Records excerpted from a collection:
============================================================

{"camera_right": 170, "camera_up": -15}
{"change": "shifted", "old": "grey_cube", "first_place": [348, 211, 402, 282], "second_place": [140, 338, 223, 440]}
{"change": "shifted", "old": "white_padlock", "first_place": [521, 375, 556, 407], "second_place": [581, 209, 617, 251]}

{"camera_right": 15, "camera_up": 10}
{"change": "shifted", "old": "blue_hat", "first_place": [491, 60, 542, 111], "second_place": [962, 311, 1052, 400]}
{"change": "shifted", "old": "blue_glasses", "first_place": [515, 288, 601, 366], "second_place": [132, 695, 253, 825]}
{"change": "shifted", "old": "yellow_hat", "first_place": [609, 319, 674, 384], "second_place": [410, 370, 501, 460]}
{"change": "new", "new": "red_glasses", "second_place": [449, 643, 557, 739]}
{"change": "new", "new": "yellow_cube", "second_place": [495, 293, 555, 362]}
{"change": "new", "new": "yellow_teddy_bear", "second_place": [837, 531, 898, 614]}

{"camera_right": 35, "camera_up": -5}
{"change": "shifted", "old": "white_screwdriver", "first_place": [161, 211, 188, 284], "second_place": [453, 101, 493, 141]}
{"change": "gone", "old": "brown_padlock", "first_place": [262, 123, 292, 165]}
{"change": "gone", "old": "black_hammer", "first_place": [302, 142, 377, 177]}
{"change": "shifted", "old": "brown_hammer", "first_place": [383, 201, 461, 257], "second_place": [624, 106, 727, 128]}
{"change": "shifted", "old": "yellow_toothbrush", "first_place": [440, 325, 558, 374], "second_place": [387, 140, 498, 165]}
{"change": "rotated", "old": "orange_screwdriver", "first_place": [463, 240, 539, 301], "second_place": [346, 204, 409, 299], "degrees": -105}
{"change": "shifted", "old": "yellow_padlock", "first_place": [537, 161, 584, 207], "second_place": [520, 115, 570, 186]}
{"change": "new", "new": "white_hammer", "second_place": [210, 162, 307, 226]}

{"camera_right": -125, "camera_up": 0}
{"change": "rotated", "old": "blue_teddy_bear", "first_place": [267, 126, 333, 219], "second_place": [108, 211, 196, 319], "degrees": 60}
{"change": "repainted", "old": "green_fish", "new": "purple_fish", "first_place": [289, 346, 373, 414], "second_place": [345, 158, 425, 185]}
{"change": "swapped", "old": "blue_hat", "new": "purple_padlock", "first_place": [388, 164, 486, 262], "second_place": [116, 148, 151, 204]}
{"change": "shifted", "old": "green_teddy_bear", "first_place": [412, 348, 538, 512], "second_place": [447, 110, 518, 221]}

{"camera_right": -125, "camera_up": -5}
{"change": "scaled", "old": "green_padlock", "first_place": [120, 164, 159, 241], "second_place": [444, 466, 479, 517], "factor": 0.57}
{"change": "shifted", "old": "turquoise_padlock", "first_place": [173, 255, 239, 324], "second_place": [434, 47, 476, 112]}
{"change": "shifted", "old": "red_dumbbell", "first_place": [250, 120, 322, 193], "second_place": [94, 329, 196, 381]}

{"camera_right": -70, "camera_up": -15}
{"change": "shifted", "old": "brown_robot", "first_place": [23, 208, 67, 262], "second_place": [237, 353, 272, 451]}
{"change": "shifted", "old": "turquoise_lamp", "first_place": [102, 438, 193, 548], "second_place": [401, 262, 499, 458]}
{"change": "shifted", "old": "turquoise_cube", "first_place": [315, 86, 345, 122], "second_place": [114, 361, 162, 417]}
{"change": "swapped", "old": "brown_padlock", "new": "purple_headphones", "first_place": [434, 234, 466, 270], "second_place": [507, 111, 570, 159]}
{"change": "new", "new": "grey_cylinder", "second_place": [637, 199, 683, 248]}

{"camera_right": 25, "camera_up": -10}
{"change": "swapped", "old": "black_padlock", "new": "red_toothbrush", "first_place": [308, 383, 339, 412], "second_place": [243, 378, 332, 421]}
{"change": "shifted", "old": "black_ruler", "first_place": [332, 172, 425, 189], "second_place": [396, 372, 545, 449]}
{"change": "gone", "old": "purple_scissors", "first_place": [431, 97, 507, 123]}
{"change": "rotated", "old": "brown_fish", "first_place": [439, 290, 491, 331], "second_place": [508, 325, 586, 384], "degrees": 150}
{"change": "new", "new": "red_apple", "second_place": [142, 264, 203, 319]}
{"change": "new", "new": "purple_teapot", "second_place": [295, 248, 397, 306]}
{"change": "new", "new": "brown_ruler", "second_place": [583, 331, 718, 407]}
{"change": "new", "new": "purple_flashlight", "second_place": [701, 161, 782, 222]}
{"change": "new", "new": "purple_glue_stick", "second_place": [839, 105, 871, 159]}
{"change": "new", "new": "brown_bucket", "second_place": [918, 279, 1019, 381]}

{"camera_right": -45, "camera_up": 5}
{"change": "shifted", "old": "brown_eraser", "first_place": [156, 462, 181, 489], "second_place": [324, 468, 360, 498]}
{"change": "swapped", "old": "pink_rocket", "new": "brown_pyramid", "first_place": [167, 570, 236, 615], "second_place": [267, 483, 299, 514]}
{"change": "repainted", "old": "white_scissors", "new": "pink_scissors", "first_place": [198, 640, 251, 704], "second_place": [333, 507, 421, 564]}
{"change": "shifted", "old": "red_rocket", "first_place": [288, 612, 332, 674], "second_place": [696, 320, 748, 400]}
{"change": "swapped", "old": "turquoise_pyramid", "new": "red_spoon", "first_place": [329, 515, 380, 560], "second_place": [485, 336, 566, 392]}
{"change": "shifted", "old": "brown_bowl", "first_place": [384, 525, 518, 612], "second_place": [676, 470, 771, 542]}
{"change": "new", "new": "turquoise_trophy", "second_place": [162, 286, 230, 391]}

============================================================

--- Problem statement ---
What is wanted is the full set of entries above, reproduced exactly.

--- Solved problem ---
{"camera_right": 170, "camera_up": -15}
{"change": "shifted", "old": "grey_cube", "first_place": [348, 211, 402, 282], "second_place": [140, 338, 223, 440]}
{"change": "shifted", "old": "white_padlock", "first_place": [521, 375, 556, 407], "second_place": [581, 209, 617, 251]}

{"camera_right": 15, "camera_up": 10}
{"change": "shifted", "old": "blue_hat", "first_place": [491, 60, 542, 111], "second_place": [962, 311, 1052, 400]}
{"change": "shifted", "old": "blue_glasses", "first_place": [515, 288, 601, 366], "second_place": [132, 695, 253, 825]}
{"change": "shifted", "old": "yellow_hat", "first_place": [609, 319, 674, 384], "second_place": [410, 370, 501, 460]}
{"change": "new", "new": "red_glasses", "second_place": [449, 643, 557, 739]}
{"change": "new", "new": "yellow_cube", "second_place": [495, 293, 555, 362]}
{"change": "new", "new": "yellow_teddy_bear", "second_place": [837, 531, 898, 614]}

{"camera_right": 35, "camera_up": -5}
{"change": "shifted", "old": "white_screwdriver", "first_place": [161, 211, 188, 284], "second_place": [453, 101, 493, 141]}
{"change": "gone", "old": "brown_padlock", "first_place": [262, 123, 292, 165]}
{"change": "gone", "old": "black_hammer", "first_place": [302, 142, 377, 177]}
{"change": "shifted", "old": "brown_hammer", "first_place": [383, 201, 461, 257], "second_place": [624, 106, 727, 128]}
{"change": "shifted", "old": "yellow_toothbrush", "first_place": [440, 325, 558, 374], "second_place": [387, 140, 498, 165]}
{"change": "rotated", "old": "orange_screwdriver", "first_place": [463, 240, 539, 301], "second_place": [346, 204, 409, 299], "degrees": -105}
{"change": "shifted", "old": "yellow_padlock", "first_place": [537, 161, 584, 207], "second_place": [520, 115, 570, 186]}
{"change": "new", "new": "white_hammer", "second_place": [210, 162, 307, 226]}

{"camera_right": -125, "camera_up": 0}
{"change": "rotated", "old": "blue_teddy_bear", "first_place": [267, 126, 333, 219], "second_place": [108, 211, 196, 319], "degrees": 60}
{"change": "repainted", "old": "green_fish", "new": "purple_fish", "first_place": [289, 346, 373, 414], "second_place": [345, 158, 425, 185]}
{"change": "swapped", "old": "blue_hat", "new": "purple_padlock", "first_place": [388, 164, 486, 262], "second_place": [116, 148, 151, 204]}
{"change": "shifted", "old": "green_teddy_bear", "first_place": [412, 348, 538, 512], "second_place": [447, 110, 518, 221]}

{"camera_right": -125, "camera_up": -5}
{"change": "scaled", "old": "green_padlock", "first_place": [120, 164, 159, 241], "second_place": [444, 466, 479, 517], "factor": 0.57}
{"change": "shifted", "old": "turquoise_padlock", "first_place": [173, 255, 239, 324], "second_place": [434, 47, 476, 112]}
{"change": "shifted", "old": "red_dumbbell", "first_place": [250, 120, 322, 193], "second_place": [94, 329, 196, 381]}

{"camera_right": -70, "camera_up": -15}
{"change": "shifted", "old": "brown_robot", "first_place": [23, 208, 67, 262], "second_place": [237, 353, 272, 451]}
{"change": "shifted", "old": "turquoise_lamp", "first_place": [102, 438, 193, 548], "second_place": [401, 262, 499, 458]}
{"change": "shifted", "old": "turquoise_cube", "first_place": [315, 86, 345, 122], "second_place": [114, 361, 162, 417]}
{"change": "swapped", "old": "brown_padlock", "new": "purple_headphones", "first_place": [434, 234, 466, 270], "second_place": [507, 111, 570, 159]}
{"change": "new", "new": "grey_cylinder", "second_place": [637, 199, 683, 248]}

{"camera_right": 25, "camera_up": -10}
{"change": "swapped", "old": "black_padlock", "new": "red_toothbrush", "first_place": [308, 383, 339, 412], "second_place": [243, 378, 332, 421]}
{"change": "shifted", "old": "black_ruler", "first_place": [332, 172, 425, 189], "second_place": [396, 372, 545, 449]}
{"change": "gone", "old": "purple_scissors", "first_place": [431, 97, 507, 123]}
{"change": "rotated", "old": "brown_fish", "first_place": [439, 290, 491, 331], "second_place": [508, 325, 586, 384], "degrees": 150}
{"change": "new", "new": "red_apple", "second_place": [142, 264, 203, 319]}
{"change": "new", "new": "purple_teapot", "second_place": [295, 248, 397, 306]}
{"change": "new", "new": "brown_ruler", "second_place": [583, 331, 718, 407]}
{"change": "new", "new": "purple_flashlight", "second_place": [701, 161, 782, 222]}
{"change": "new", "new": "purple_glue_stick", "second_place": [839, 105, 871, 159]}
{"change": "new", "new": "brown_bucket", "second_place": [918, 279, 1019, 381]}

{"camera_right": -45, "camera_up": 5}
{"change": "shifted", "old": "brown_eraser", "first_place": [156, 462, 181, 489], "second_place": [324, 468, 360, 498]}
{"change": "swapped", "old": "pink_rocket", "new": "brown_pyramid", "first_place": [167, 570, 236, 615], "second_place": [267, 483, 299, 514]}
{"change": "repainted", "old": "white_scissors", "new": "pink_scissors", "first_place": [198, 640, 251, 704], "second_place": [333, 507, 421, 564]}
{"change": "shifted", "old": "red_rocket", "first_place": [288, 612, 332, 674], "second_place": [696, 320, 748, 400]}
{"change": "swapped", "old": "turquoise_pyramid", "new": "red_spoon", "first_place": [329, 515, 380, 560], "second_place": [485, 336, 566, 392]}
{"change": "shifted", "old": "brown_bowl", "first_place": [384, 525, 518, 612], "second_place": [676, 470, 771, 542]}
{"change": "new", "new": "turquoise_trophy", "second_place": [162, 286, 230, 391]}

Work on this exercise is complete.